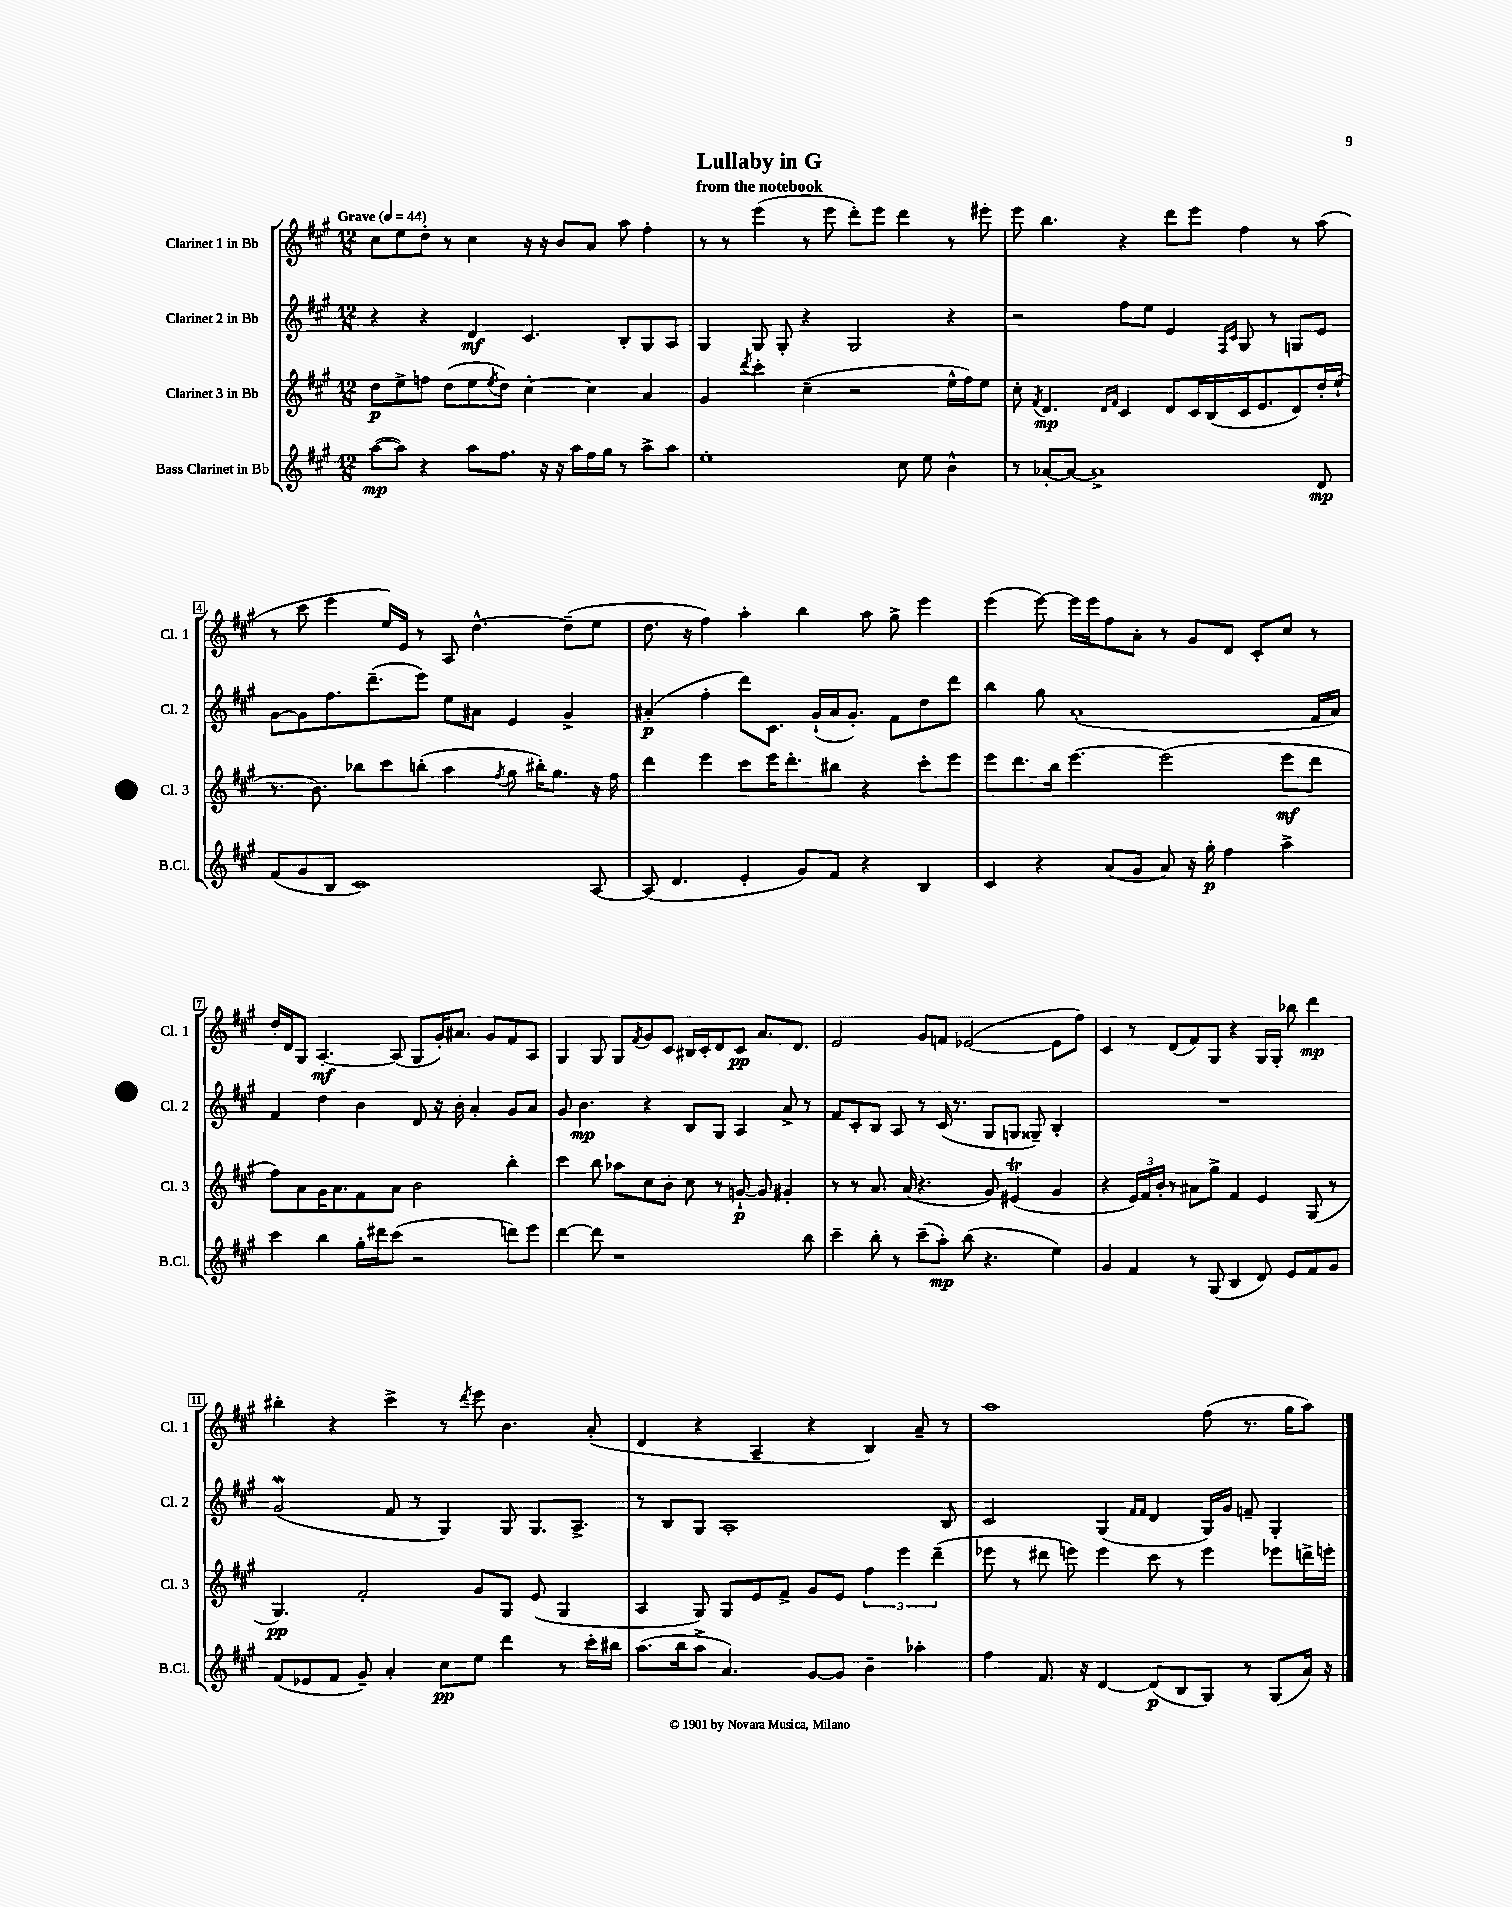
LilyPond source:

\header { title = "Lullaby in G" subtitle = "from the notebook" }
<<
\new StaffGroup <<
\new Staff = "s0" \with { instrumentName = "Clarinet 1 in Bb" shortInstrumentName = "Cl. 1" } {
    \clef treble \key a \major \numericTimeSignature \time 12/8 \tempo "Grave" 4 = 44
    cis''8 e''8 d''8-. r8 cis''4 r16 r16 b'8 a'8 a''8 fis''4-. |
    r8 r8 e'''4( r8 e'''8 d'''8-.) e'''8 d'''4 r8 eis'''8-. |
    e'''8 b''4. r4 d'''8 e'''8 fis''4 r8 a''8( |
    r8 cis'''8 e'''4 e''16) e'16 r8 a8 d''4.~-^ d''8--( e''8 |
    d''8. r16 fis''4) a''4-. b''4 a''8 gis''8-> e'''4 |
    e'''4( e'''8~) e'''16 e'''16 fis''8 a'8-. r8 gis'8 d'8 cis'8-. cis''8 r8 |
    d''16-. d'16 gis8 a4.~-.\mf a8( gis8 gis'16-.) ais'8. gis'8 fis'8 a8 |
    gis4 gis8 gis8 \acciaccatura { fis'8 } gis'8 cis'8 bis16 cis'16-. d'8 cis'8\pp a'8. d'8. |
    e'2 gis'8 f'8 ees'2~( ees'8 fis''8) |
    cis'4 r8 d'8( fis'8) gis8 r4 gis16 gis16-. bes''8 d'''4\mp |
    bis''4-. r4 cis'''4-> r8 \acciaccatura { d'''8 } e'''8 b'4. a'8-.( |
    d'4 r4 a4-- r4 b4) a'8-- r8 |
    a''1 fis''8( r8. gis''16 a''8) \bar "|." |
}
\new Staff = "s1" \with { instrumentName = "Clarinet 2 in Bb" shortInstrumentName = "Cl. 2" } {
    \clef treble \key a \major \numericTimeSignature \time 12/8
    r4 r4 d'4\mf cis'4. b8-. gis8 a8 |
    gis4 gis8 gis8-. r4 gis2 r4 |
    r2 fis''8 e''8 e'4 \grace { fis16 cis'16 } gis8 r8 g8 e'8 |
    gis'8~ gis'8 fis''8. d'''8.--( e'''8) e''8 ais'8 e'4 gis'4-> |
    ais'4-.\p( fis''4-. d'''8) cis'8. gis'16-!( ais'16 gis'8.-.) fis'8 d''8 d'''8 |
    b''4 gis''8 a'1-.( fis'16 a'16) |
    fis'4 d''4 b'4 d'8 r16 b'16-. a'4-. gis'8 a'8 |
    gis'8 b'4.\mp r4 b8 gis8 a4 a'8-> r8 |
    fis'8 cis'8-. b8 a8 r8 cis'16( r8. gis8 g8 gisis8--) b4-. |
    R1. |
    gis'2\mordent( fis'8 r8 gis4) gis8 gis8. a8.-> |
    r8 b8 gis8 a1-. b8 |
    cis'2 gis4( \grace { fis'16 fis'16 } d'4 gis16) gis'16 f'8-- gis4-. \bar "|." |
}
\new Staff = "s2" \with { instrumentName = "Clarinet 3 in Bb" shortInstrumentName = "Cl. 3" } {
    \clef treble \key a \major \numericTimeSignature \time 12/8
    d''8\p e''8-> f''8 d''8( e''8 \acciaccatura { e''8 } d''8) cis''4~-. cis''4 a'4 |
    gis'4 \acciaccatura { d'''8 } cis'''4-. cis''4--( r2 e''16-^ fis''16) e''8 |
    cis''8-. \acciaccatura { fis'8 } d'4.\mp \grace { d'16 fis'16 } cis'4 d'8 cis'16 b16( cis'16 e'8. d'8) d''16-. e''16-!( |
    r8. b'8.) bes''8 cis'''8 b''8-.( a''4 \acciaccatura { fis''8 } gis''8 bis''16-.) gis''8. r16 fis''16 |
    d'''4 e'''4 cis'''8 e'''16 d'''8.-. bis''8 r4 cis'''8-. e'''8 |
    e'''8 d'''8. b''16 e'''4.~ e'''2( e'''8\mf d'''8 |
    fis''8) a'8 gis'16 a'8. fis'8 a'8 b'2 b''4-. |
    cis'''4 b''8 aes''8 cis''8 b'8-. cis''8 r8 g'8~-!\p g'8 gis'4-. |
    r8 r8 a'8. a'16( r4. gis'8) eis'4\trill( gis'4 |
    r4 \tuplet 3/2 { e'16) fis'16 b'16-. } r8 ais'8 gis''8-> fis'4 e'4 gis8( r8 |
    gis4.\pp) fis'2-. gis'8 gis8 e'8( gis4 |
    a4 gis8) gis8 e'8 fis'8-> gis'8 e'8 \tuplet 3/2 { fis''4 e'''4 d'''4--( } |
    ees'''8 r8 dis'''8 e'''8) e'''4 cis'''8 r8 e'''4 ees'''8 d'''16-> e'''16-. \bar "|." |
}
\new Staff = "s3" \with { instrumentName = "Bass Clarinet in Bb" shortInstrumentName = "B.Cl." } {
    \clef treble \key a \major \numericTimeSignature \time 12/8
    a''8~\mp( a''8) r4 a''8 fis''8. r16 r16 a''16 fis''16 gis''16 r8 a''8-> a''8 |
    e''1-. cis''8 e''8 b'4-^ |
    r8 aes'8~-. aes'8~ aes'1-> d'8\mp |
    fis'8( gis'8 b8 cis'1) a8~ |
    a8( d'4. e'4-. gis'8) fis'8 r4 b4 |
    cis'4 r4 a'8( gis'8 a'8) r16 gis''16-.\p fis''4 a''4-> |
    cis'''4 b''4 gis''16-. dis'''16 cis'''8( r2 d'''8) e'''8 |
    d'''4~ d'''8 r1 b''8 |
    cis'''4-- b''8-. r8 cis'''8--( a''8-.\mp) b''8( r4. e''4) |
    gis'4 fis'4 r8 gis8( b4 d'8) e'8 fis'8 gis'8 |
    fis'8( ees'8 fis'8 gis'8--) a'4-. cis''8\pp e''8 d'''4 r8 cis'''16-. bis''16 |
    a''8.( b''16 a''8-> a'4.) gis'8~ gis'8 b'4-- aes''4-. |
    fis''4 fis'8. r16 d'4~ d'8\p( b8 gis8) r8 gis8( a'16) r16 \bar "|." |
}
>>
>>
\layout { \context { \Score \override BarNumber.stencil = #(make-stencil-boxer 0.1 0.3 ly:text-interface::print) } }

● **PROBLEM REQUIREMENTS**
How many lines in the items above contain the string "instrumentName", matching case exactly? Give only the number.

● **THE ANSWER**
4